[Data for this task Boundary: Start]
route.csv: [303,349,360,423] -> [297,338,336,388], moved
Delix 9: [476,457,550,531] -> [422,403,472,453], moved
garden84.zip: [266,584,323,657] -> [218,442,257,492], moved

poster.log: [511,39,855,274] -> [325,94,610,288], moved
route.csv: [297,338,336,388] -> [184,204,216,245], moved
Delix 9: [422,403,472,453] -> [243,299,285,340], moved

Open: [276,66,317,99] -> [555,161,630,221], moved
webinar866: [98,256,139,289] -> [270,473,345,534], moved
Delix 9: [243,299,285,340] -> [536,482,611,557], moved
[Data for this task Boundary: End]
Repeat every line of the data precisely.

route.csv: [303,349,360,423] -> [297,338,336,388], moved
Delix 9: [476,457,550,531] -> [422,403,472,453], moved
garden84.zip: [266,584,323,657] -> [218,442,257,492], moved

poster.log: [511,39,855,274] -> [325,94,610,288], moved
route.csv: [297,338,336,388] -> [184,204,216,245], moved
Delix 9: [422,403,472,453] -> [243,299,285,340], moved

Open: [276,66,317,99] -> [555,161,630,221], moved
webinar866: [98,256,139,289] -> [270,473,345,534], moved
Delix 9: [243,299,285,340] -> [536,482,611,557], moved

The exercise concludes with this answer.